#### [Task brief]
Filter the listing for lines containing "DRIVER".

#### [Task material]
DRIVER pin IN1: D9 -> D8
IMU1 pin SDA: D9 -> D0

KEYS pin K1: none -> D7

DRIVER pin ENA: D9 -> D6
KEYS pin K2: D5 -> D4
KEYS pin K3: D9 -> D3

...

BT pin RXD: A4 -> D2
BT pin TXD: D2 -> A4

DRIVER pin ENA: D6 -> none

#### [The completed task]
DRIVER pin IN1: D9 -> D8
DRIVER pin ENA: D9 -> D6
DRIVER pin ENA: D6 -> none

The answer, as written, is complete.